((

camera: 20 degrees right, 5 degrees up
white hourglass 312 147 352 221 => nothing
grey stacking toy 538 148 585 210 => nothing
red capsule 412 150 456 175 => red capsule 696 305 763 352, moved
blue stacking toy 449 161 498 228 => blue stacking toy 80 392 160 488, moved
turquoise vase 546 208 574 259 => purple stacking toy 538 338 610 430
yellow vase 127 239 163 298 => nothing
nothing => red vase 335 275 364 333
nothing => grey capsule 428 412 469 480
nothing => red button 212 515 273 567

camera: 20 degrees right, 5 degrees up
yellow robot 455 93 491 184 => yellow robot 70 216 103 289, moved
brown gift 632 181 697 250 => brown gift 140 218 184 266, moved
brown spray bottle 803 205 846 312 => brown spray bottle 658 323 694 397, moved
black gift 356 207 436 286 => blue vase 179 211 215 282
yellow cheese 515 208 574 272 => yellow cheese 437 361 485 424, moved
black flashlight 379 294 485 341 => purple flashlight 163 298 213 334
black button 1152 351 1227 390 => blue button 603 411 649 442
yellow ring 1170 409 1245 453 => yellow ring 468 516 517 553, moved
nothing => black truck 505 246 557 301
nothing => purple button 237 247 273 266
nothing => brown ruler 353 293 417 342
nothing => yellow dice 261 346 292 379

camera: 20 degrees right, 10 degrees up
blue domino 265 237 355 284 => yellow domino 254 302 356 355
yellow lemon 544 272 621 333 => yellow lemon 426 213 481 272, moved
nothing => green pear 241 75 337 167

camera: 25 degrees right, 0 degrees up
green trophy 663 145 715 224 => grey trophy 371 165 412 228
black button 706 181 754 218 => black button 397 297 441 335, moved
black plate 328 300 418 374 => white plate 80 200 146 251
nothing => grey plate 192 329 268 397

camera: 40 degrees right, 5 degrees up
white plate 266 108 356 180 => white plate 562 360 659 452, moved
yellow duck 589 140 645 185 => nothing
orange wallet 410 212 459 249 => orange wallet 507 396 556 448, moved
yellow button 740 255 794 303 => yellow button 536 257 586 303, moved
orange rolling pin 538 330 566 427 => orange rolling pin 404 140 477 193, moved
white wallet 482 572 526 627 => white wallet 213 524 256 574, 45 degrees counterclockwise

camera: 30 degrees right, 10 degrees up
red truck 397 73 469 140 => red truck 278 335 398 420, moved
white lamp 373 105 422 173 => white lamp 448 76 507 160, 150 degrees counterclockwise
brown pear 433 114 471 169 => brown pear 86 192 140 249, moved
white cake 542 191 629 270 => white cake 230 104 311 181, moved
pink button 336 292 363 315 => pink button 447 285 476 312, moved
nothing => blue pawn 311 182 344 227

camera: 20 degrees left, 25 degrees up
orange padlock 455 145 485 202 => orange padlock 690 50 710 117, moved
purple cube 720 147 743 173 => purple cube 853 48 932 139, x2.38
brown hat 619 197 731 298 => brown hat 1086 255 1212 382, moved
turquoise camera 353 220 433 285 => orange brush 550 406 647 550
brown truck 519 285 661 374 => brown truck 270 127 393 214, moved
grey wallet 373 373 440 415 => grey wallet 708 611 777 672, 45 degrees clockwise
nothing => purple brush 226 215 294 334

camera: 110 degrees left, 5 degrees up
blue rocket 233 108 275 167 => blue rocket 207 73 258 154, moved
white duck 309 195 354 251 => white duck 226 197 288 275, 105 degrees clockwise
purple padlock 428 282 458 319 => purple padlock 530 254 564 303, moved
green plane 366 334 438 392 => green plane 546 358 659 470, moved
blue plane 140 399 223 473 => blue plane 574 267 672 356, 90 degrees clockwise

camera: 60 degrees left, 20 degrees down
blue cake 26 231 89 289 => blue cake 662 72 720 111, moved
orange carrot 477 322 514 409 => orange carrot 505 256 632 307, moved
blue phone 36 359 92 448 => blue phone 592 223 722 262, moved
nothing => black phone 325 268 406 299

))

WHAT THE TASK REQUIRES: Which lines above contain the word "stacking"? Copy all of them.

TASK RESPONSE:
grey stacking toy 538 148 585 210 => nothing
blue stacking toy 449 161 498 228 => blue stacking toy 80 392 160 488, moved
turquoise vase 546 208 574 259 => purple stacking toy 538 338 610 430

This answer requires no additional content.